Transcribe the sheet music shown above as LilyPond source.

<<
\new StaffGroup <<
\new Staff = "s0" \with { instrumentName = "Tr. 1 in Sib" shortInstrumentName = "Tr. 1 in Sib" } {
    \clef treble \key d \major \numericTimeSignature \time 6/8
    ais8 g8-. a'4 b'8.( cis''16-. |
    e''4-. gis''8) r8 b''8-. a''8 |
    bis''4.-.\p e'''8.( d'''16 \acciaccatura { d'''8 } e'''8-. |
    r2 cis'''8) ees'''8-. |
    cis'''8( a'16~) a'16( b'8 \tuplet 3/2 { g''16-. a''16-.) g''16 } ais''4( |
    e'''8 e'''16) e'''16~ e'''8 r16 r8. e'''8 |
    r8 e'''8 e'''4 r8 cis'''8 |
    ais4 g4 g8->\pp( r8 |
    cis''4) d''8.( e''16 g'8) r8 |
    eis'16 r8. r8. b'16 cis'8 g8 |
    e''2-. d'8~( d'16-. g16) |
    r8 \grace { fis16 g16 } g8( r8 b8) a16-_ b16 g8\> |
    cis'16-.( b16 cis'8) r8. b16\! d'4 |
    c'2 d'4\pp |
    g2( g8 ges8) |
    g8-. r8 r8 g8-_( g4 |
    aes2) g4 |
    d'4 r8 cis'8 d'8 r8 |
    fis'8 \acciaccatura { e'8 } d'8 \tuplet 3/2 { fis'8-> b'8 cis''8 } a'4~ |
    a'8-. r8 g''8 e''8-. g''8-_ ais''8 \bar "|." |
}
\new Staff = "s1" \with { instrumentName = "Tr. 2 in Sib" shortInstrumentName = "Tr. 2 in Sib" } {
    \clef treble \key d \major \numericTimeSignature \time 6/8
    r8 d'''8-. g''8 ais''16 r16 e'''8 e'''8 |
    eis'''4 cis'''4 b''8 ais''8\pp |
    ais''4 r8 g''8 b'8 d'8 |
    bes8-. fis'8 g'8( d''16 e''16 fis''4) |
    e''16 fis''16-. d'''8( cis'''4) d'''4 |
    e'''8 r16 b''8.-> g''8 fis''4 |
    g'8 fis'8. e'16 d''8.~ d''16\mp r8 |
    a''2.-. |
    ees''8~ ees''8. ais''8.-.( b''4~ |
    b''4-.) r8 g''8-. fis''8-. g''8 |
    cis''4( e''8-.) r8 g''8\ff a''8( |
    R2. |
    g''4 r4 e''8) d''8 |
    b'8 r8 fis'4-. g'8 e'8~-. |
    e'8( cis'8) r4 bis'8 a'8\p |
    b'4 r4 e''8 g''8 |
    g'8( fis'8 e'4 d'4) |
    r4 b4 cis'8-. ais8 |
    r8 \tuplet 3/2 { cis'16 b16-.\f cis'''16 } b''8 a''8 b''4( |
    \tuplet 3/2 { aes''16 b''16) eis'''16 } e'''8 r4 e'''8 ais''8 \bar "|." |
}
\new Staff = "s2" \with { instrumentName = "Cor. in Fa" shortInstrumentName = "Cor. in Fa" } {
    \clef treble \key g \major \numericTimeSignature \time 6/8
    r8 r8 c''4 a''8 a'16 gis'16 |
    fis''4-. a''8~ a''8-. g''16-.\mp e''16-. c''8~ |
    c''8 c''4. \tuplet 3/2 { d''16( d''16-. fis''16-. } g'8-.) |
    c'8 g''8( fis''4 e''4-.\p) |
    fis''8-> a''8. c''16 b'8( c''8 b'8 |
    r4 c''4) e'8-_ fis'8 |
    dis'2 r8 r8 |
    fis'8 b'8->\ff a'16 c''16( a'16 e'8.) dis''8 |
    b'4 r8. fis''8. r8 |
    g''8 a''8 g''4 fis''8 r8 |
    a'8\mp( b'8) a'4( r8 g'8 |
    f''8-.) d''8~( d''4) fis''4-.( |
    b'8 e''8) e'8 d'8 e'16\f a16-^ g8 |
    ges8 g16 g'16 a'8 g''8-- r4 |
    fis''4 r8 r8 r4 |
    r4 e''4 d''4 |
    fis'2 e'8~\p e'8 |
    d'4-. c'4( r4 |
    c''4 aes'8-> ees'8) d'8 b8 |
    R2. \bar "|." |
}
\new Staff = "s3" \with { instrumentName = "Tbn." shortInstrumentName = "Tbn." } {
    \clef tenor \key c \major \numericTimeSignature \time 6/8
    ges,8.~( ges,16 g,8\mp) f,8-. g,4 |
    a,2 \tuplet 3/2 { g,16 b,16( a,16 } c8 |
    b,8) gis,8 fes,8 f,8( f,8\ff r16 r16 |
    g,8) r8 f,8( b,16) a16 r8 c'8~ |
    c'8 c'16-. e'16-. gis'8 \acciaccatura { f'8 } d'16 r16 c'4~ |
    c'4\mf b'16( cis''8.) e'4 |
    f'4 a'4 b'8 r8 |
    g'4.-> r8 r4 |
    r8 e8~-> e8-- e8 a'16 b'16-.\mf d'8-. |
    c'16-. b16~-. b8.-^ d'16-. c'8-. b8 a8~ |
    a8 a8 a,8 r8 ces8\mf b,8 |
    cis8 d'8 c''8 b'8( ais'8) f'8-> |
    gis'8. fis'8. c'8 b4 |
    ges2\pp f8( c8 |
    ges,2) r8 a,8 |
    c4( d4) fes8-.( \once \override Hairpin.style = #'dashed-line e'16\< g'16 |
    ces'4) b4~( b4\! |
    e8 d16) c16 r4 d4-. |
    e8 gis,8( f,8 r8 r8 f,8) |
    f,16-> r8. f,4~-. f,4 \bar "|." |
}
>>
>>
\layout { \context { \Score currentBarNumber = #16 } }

++++++++++

- **EXERCISE PROMPT**
Find each line above that contains the string "acciaccatura" and copy those lines out in full.

- **IN RESPONSE**
    bis''4.-.\p e'''8.( d'''16 \acciaccatura { d'''8 } e'''8-. |
    fis'8 \acciaccatura { e'8 } d'8 \tuplet 3/2 { fis'8-> b'8 cis''8 } a'4~ |
    c'8 c'16-. e'16-. gis'8 \acciaccatura { f'8 } d'16 r16 c'4~ |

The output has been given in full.